Before-and-after object lists:
=== Begin Enclosure ===
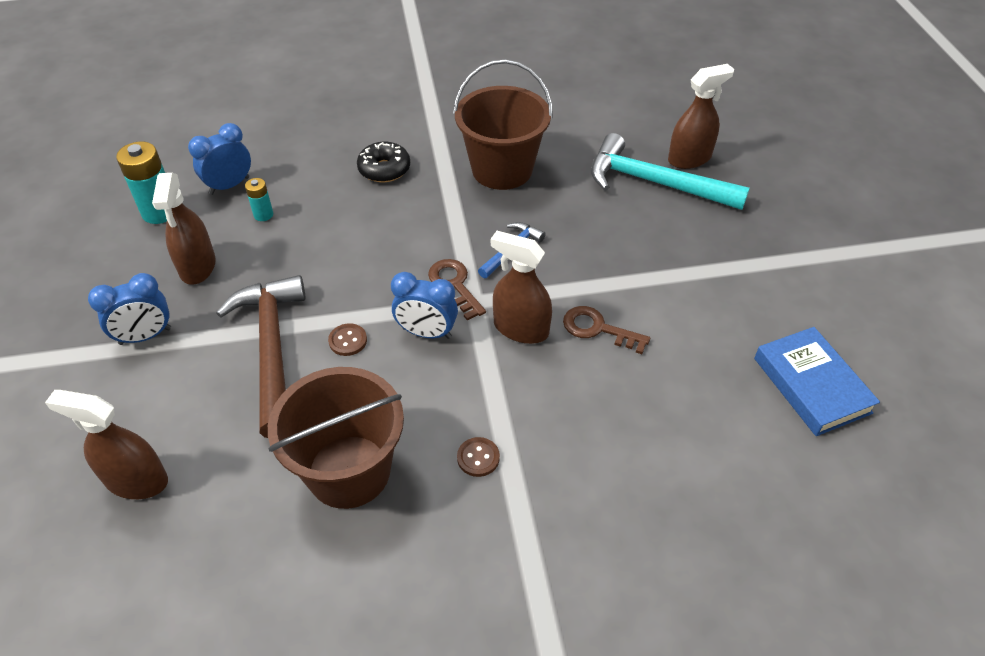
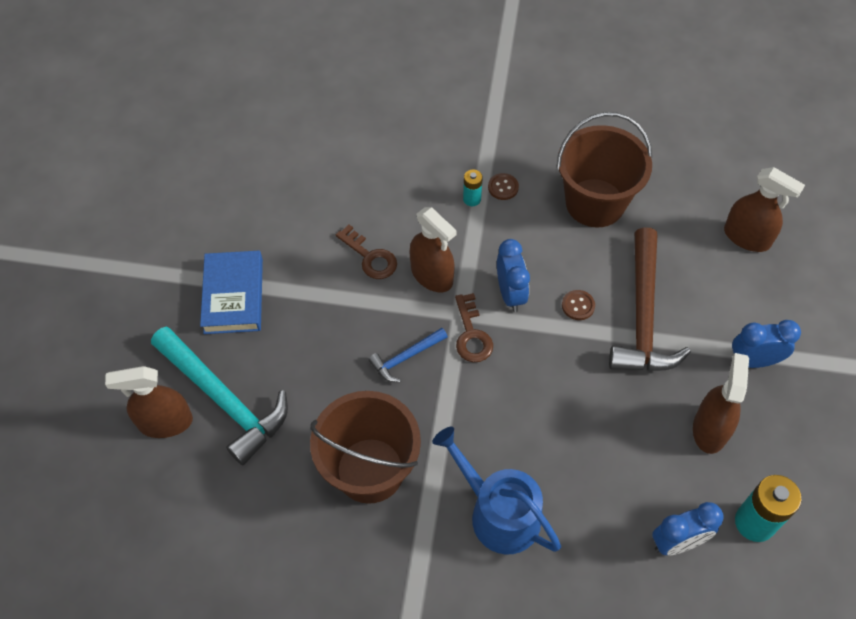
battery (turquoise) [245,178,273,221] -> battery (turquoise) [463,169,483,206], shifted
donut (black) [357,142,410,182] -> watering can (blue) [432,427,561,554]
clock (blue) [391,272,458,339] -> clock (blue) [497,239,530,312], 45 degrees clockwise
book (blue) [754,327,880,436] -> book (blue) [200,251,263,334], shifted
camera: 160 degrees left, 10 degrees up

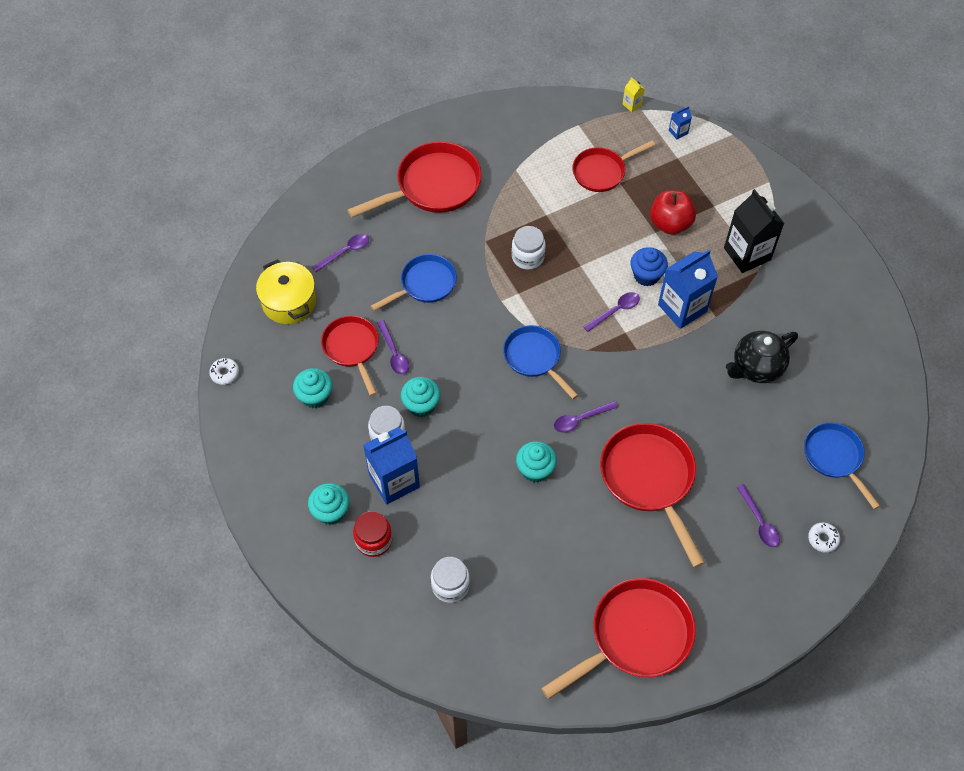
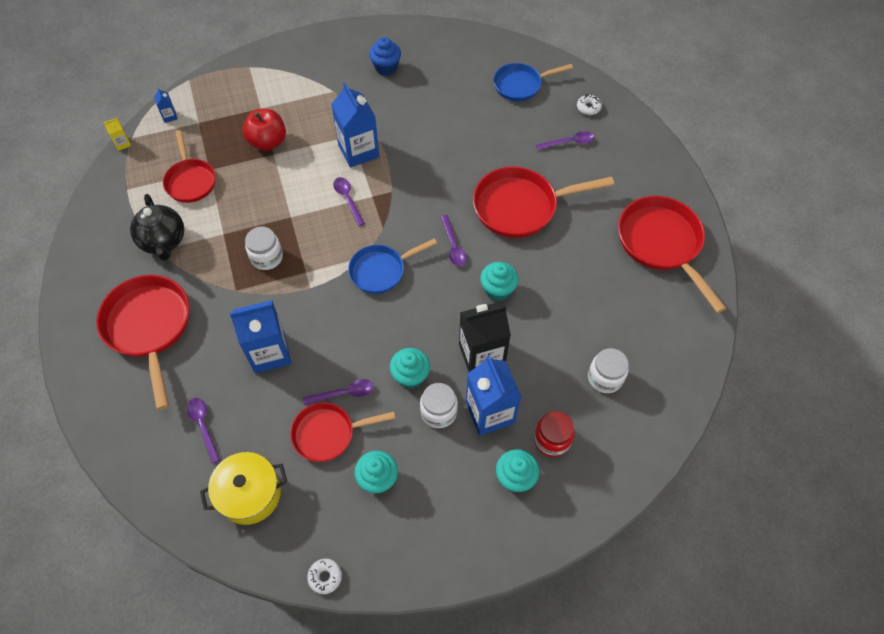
pan (blue) [371,254,457,311] -> carton (blue) [229,300,291,373]
cupcake (blue) [630,247,668,286] -> cupcake (blue) [369,37,401,76], shifted
carton (black) [724,189,785,273] -> carton (black) [459,302,511,372], shifted
teapot (black) [726,331,798,383] -> teapot (black) [130,194,184,261], shifted
camera: 80 degrees left, 0 degrees up

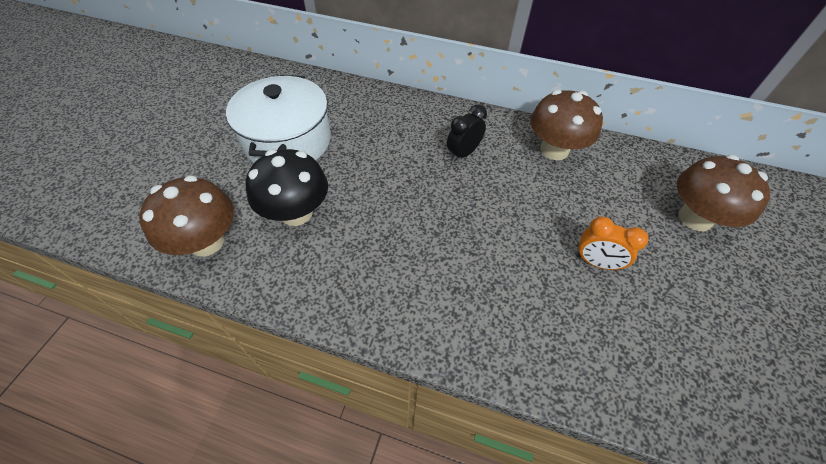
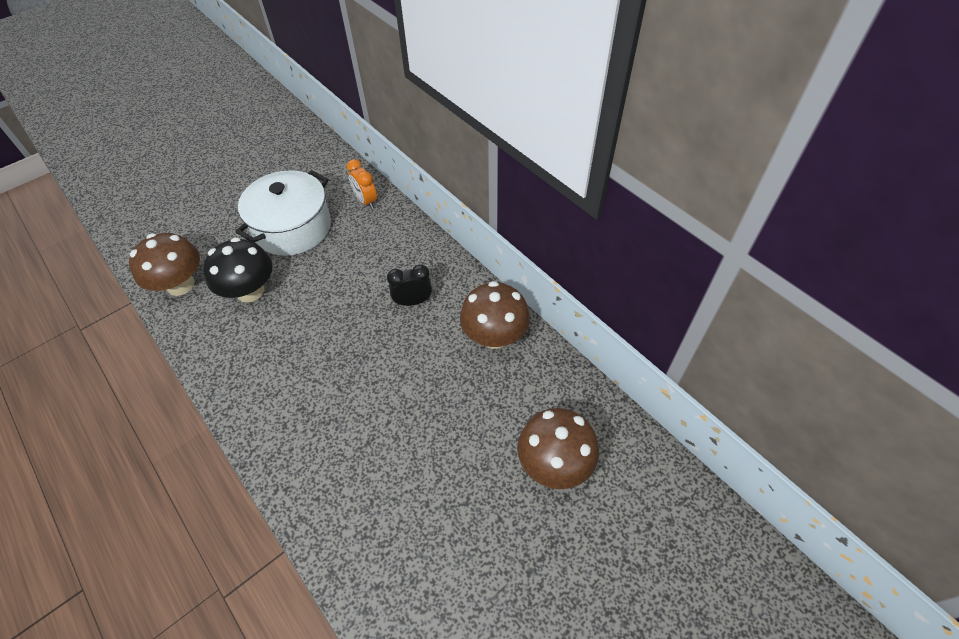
clock (orange) [576,216,648,270] -> clock (orange) [347,159,377,209], shifted
camera: 35 degrees right, 0 degrees up

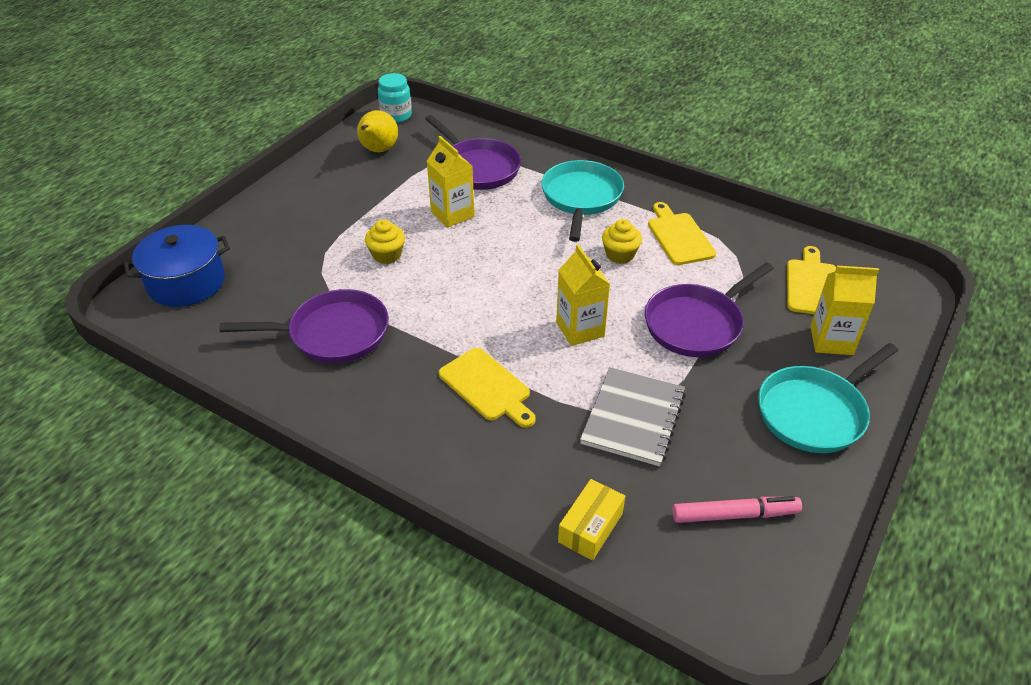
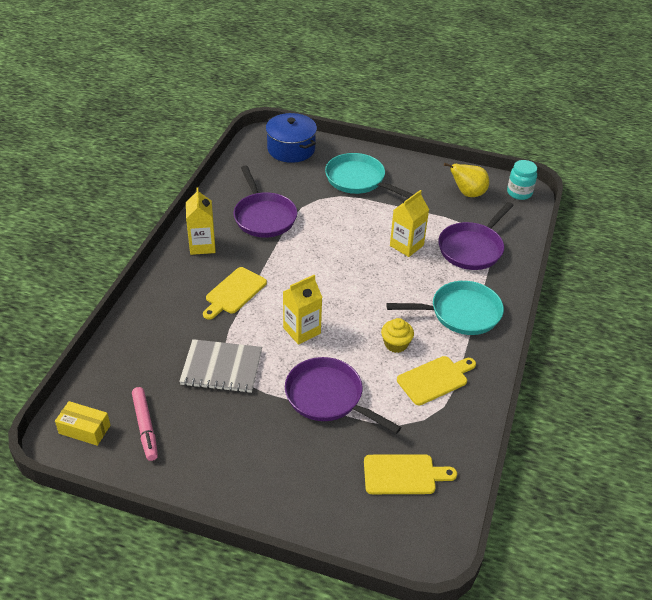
cupcake (yellow) [365,219,405,264] -> none
box (yellow) [558,479,625,560] -> box (yellow) [55,401,111,446], shifted
pan (turquoise) [758,343,898,453] -> pan (turquoise) [325,153,414,198], shifted
carton (yellow) [810,266,879,355] -> carton (yellow) [186,187,216,255], shifted
camera: 75 degrees right, 0 degrees up

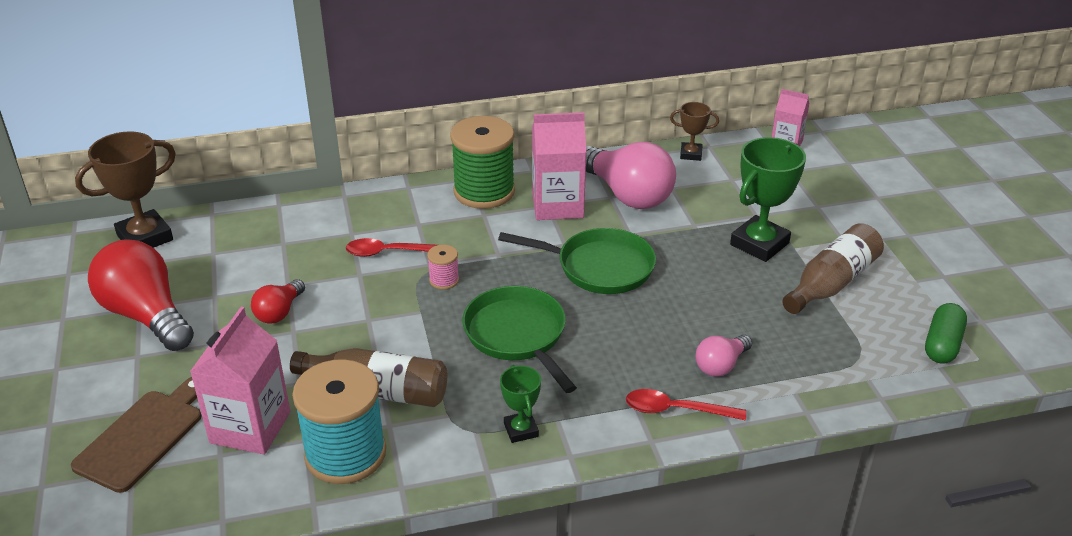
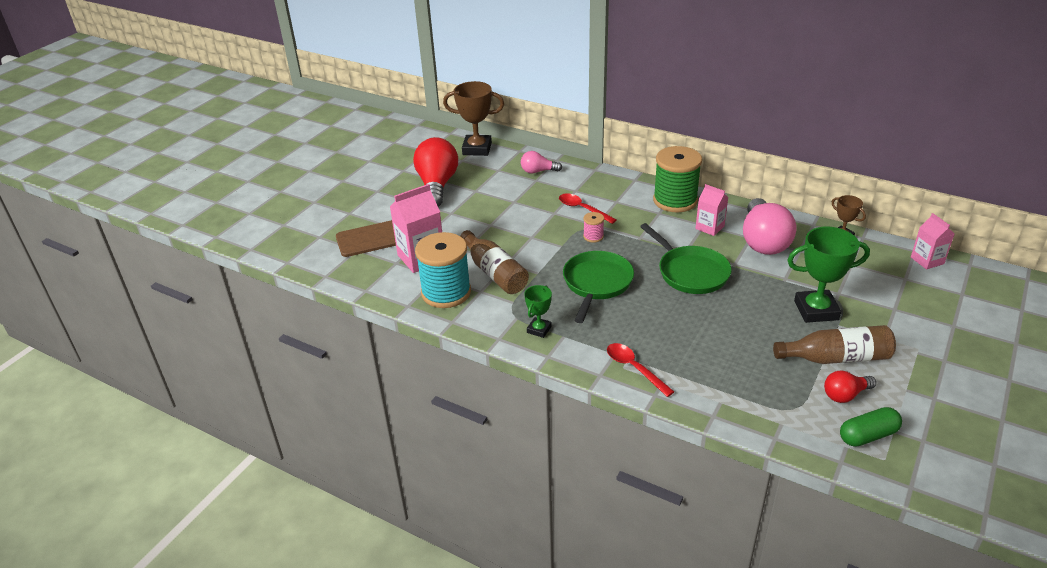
light bulb (red) [251,279,305,324] -> light bulb (red) [824,370,876,403], shifted
carton (pink) [532,112,586,220] -> carton (pink) [695,184,729,236], x0.60
light bulb (pink) [696,335,752,377] -> light bulb (pink) [521,151,562,173], shifted
camera: 45 degrees right, 0 degrees up

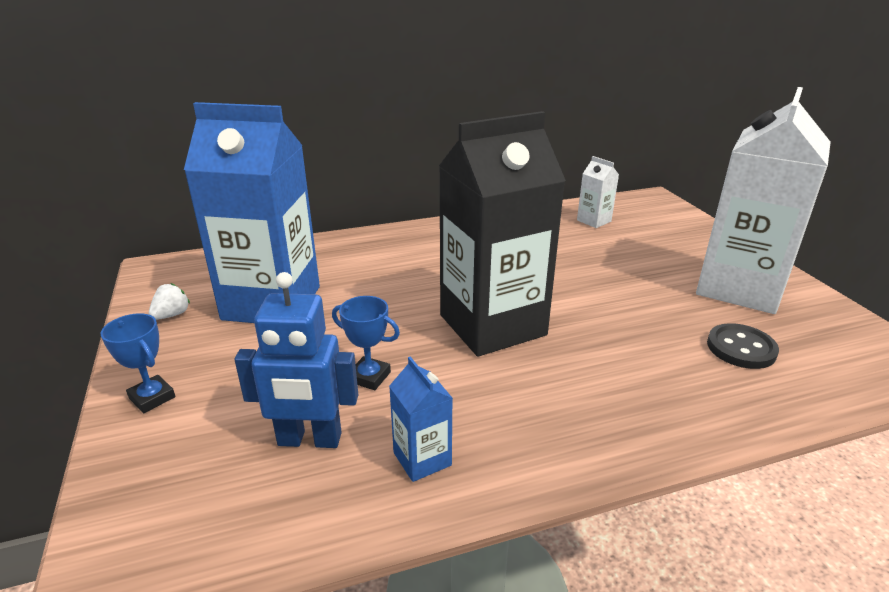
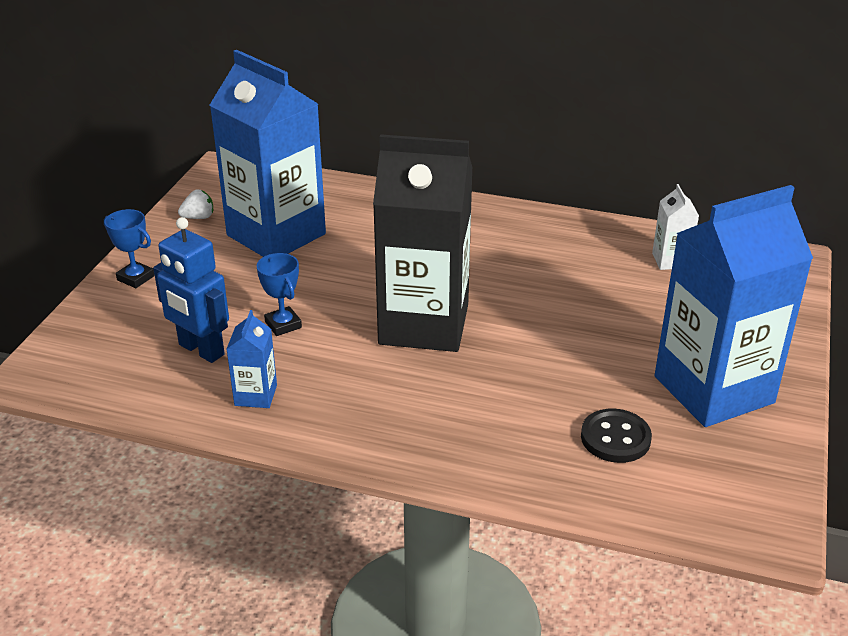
trophy (blue) [101,313,176,413] -> trophy (blue) [104,209,155,288], 45 degrees counterclockwise
carton (white) [696,87,831,314] -> carton (blue) [654,185,813,427]
camera: 35 degrees right, 5 degrees up

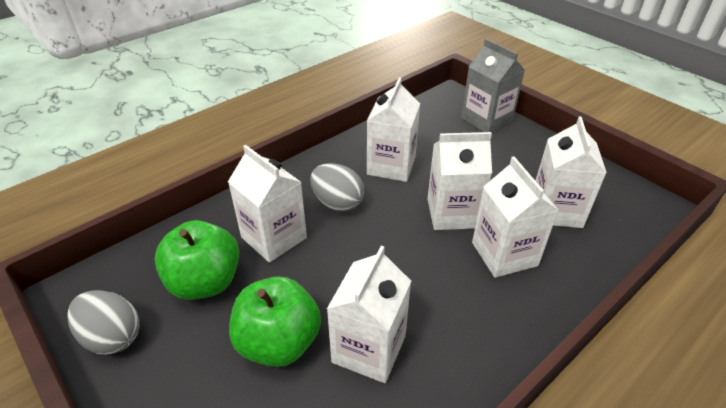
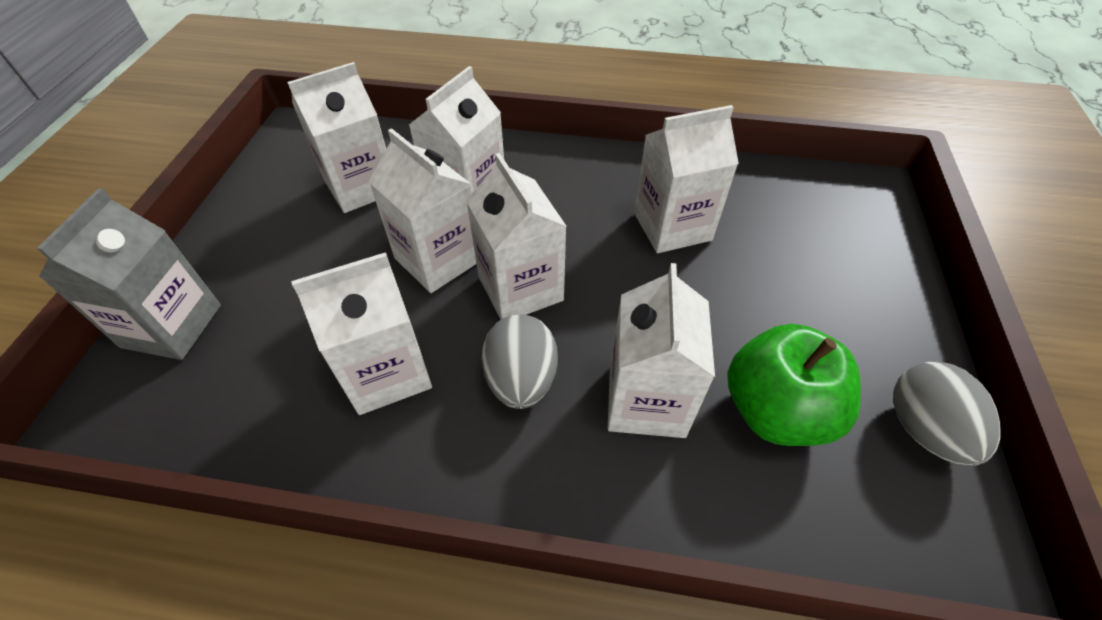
apple (green) [229,276,321,367] -> none
none -> carton (white) [466,153,567,319]
camera: 130 degrees left, 10 degrees up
=== End Enclosure ===
» **Task item**
Repeat only what runs from the first line of the records above to the line with "book (blue) [754,327,880,436]", both included, word for word, minus the pictures.

» **Solution**
battery (turquoise) [245,178,273,221] -> battery (turquoise) [463,169,483,206], shifted
donut (black) [357,142,410,182] -> watering can (blue) [432,427,561,554]
clock (blue) [391,272,458,339] -> clock (blue) [497,239,530,312], 45 degrees clockwise
book (blue) [754,327,880,436] -> book (blue) [200,251,263,334], shifted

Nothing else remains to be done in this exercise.